PROVIDED MATERIAL START

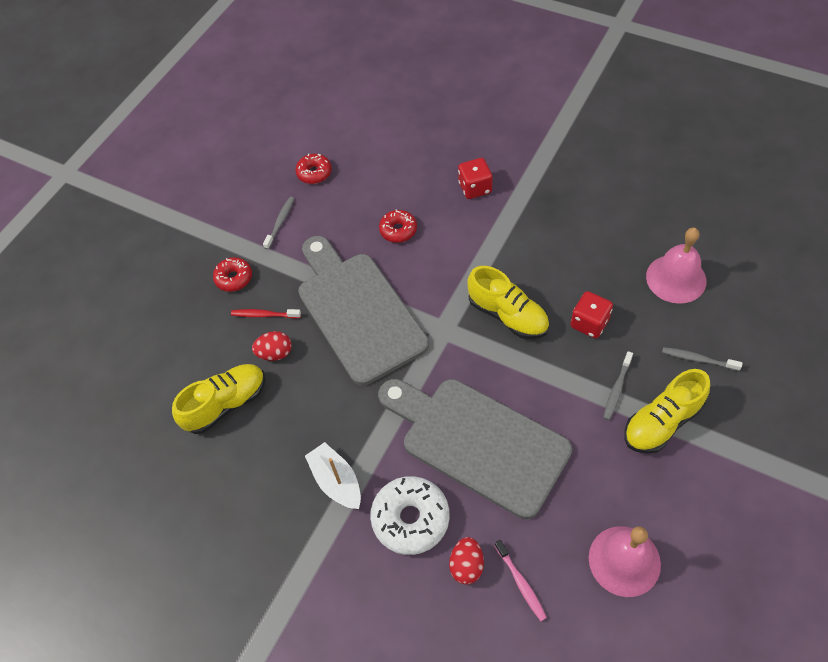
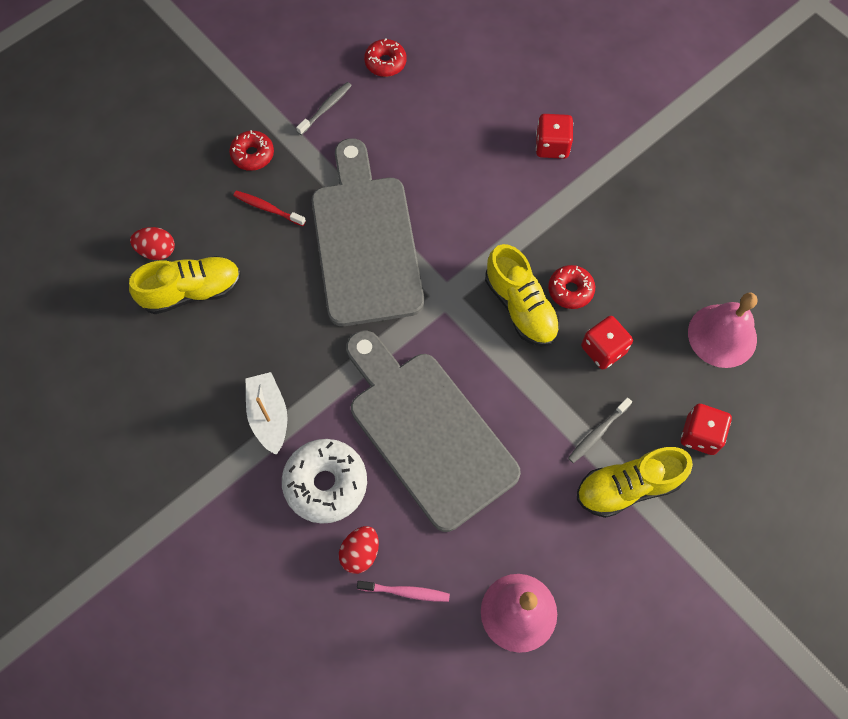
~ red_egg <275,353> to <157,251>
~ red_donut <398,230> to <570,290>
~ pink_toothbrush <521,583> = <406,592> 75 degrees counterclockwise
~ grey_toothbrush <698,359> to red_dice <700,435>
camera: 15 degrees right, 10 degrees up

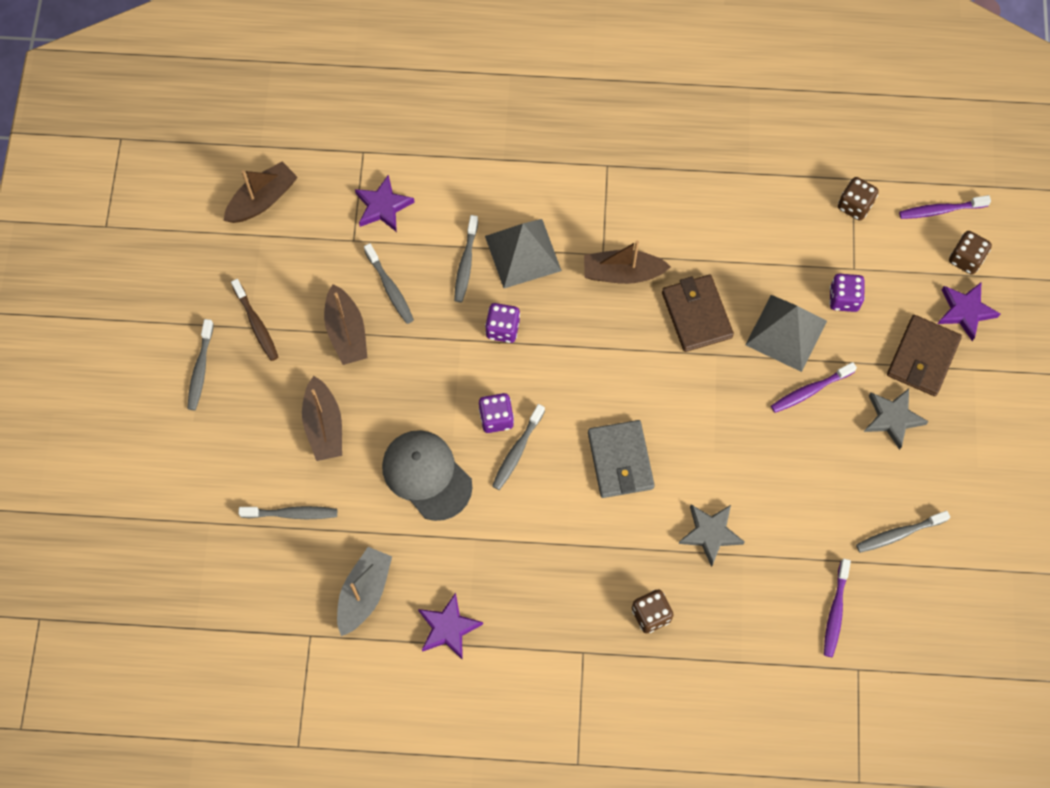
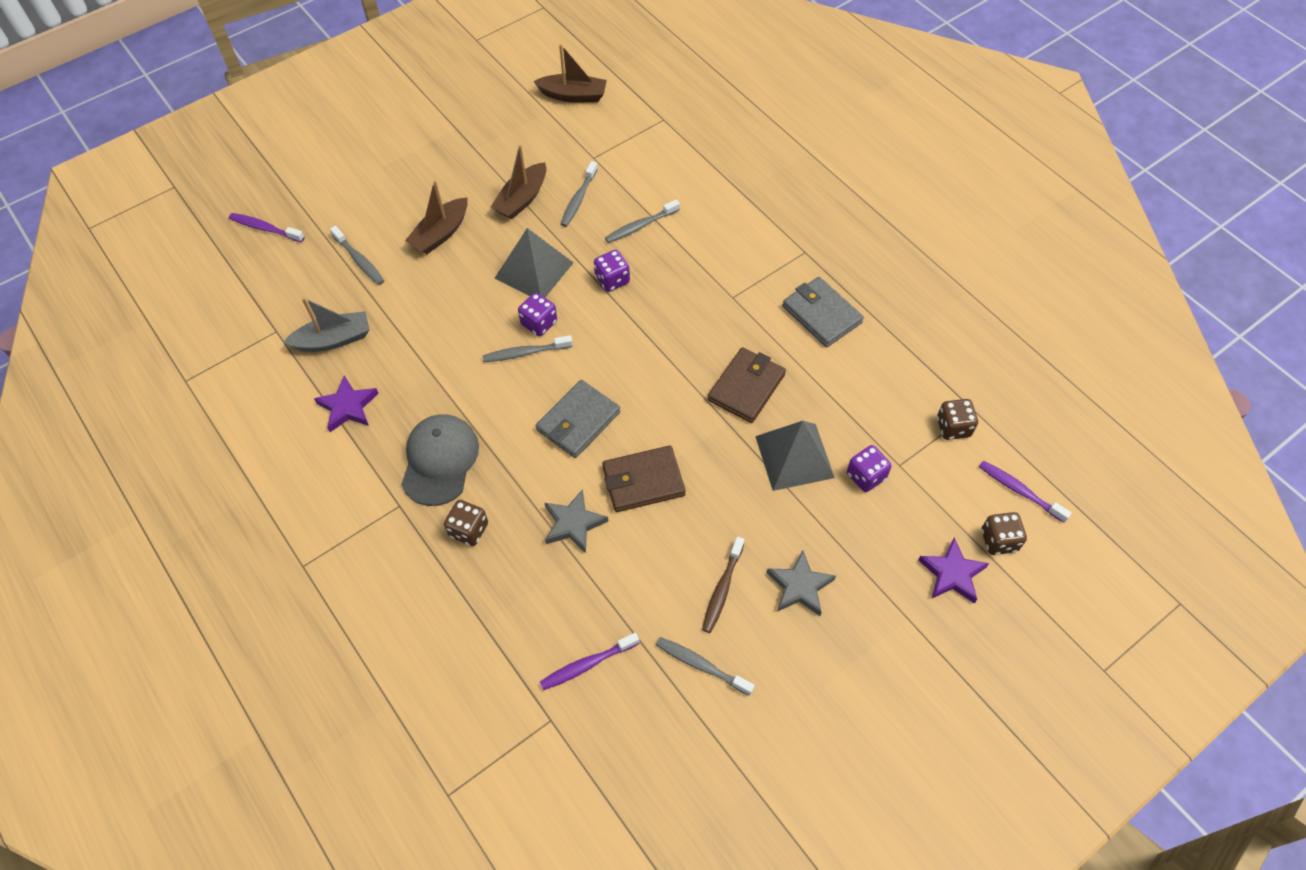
- grey_toothbrush <200,369>
~ brown_toothbrush <256,324> to <722,589>
- purple_star <383,206>
~ grey_cap <426,475> to <440,460>
~ grey_pyramid <523,253> to <534,270>
- brown_boat <622,273>
~ purple_toothbrush <810,391> to <265,228>
~ brown_wallet <922,357> to <643,481>
+ grey_wallet <821,314>
camera: 50 degrees right, 10 degrees down

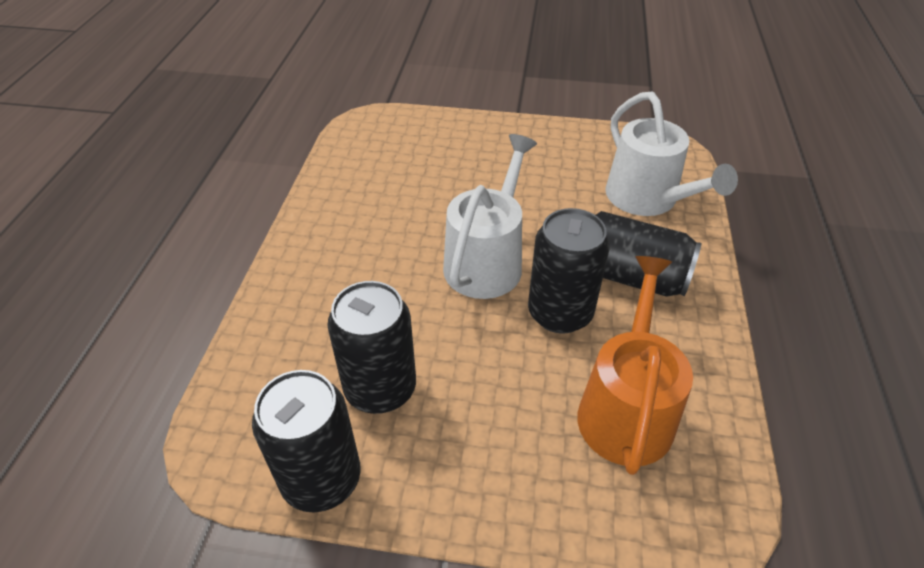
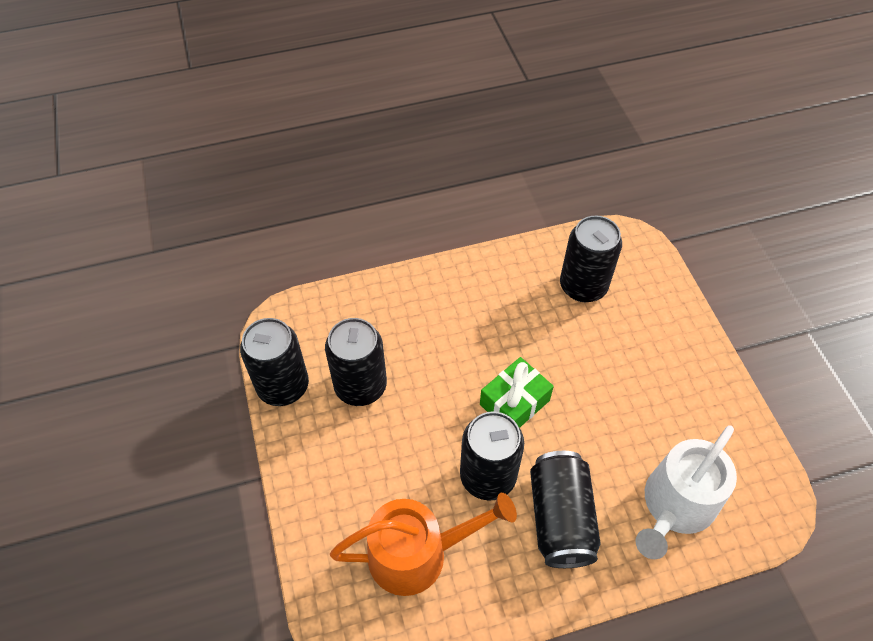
~ white_watering_can <487,261> to green_gift <514,402>
+ black_can <583,286>
camera: 65 degrees right, 10 degrees up

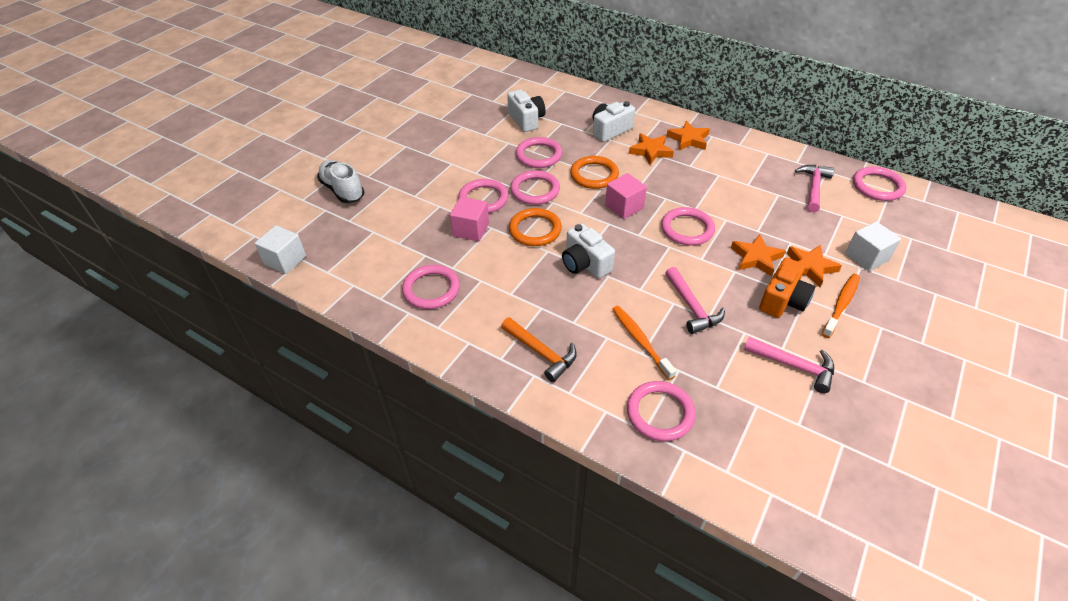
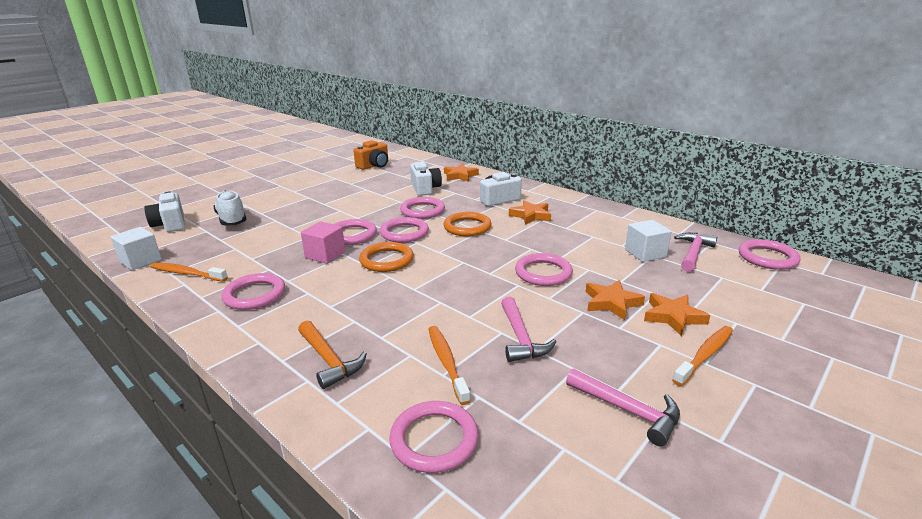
~ white_camera <585,263> to <170,224>
- pink_cube <624,207>
~ orange_star <688,139> to <460,176>
~ orange_camera <783,300> to <374,166>
~ white_cube <866,257> to <645,253>
+ orange_toothbrush <187,273>
camera: 10 degrees right, 20 degrees down

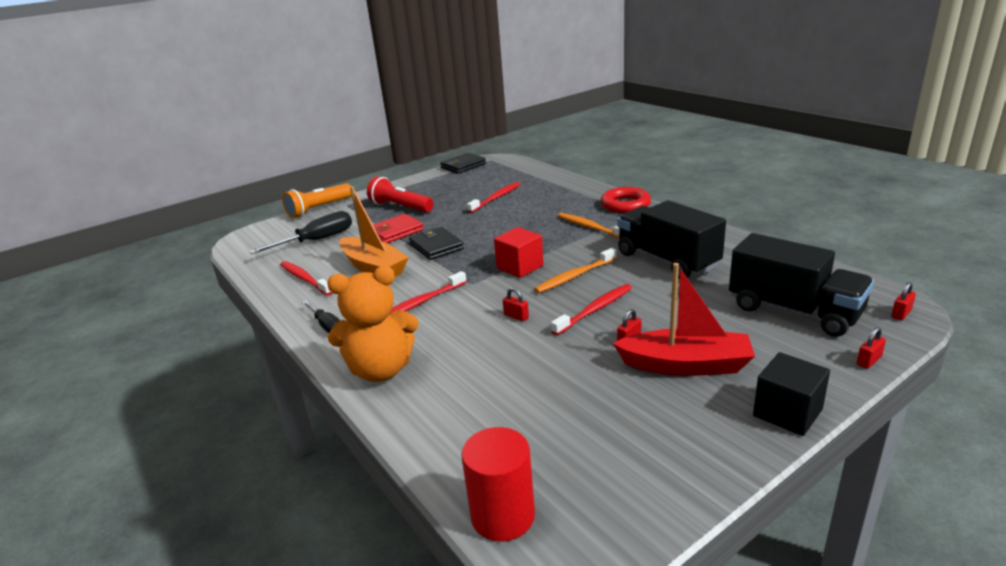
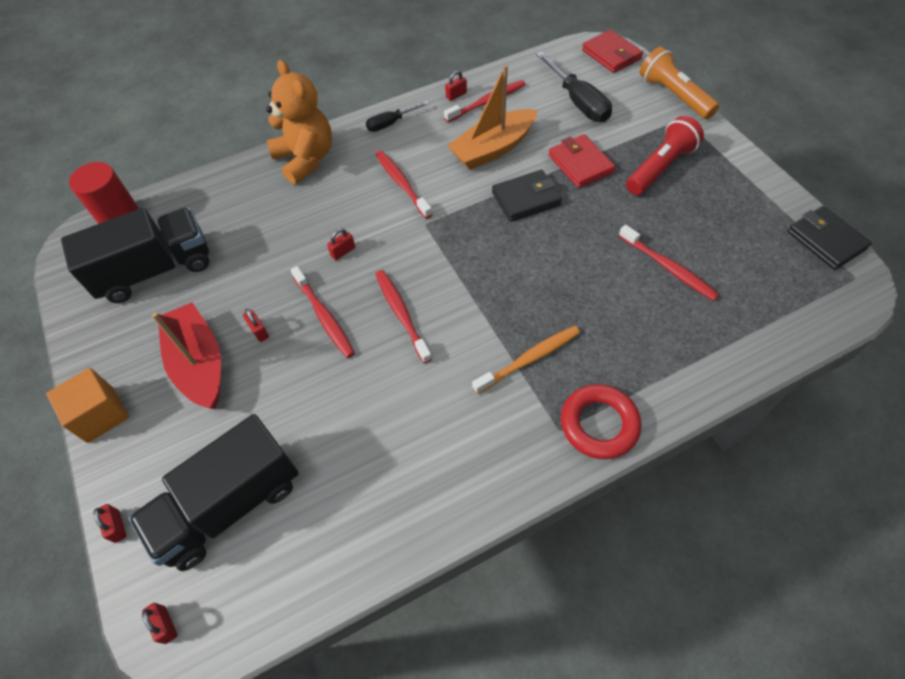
~ orange_teddy_bear <381,370> = <306,159> 150 degrees clockwise
- red_cube <520,267>
~ orange_toothbrush <575,276> to red_toothbrush <401,314>
~ red_boat <685,365> = <199,364> 135 degrees clockwise
~ black_truck <667,260> to <155,270>
~ black_cube <787,413> to orange_cube <100,414>
+ red_padlock <456,95>
+ red_wallet <611,55>
camera: 100 degrees right, 30 degrees up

PROVIDED MATERIAL END

EXERCISE BRIEF: Write out every entry above exactly as it stands, minus the pictures.

WRITTEN ANSWER:
~ red_egg <275,353> to <157,251>
~ red_donut <398,230> to <570,290>
~ pink_toothbrush <521,583> = <406,592> 75 degrees counterclockwise
~ grey_toothbrush <698,359> to red_dice <700,435>
camera: 15 degrees right, 10 degrees up

- grey_toothbrush <200,369>
~ brown_toothbrush <256,324> to <722,589>
- purple_star <383,206>
~ grey_cap <426,475> to <440,460>
~ grey_pyramid <523,253> to <534,270>
- brown_boat <622,273>
~ purple_toothbrush <810,391> to <265,228>
~ brown_wallet <922,357> to <643,481>
+ grey_wallet <821,314>
camera: 50 degrees right, 10 degrees down

~ white_watering_can <487,261> to green_gift <514,402>
+ black_can <583,286>
camera: 65 degrees right, 10 degrees up

~ white_camera <585,263> to <170,224>
- pink_cube <624,207>
~ orange_star <688,139> to <460,176>
~ orange_camera <783,300> to <374,166>
~ white_cube <866,257> to <645,253>
+ orange_toothbrush <187,273>
camera: 10 degrees right, 20 degrees down

~ orange_teddy_bear <381,370> = <306,159> 150 degrees clockwise
- red_cube <520,267>
~ orange_toothbrush <575,276> to red_toothbrush <401,314>
~ red_boat <685,365> = <199,364> 135 degrees clockwise
~ black_truck <667,260> to <155,270>
~ black_cube <787,413> to orange_cube <100,414>
+ red_padlock <456,95>
+ red_wallet <611,55>
camera: 100 degrees right, 30 degrees up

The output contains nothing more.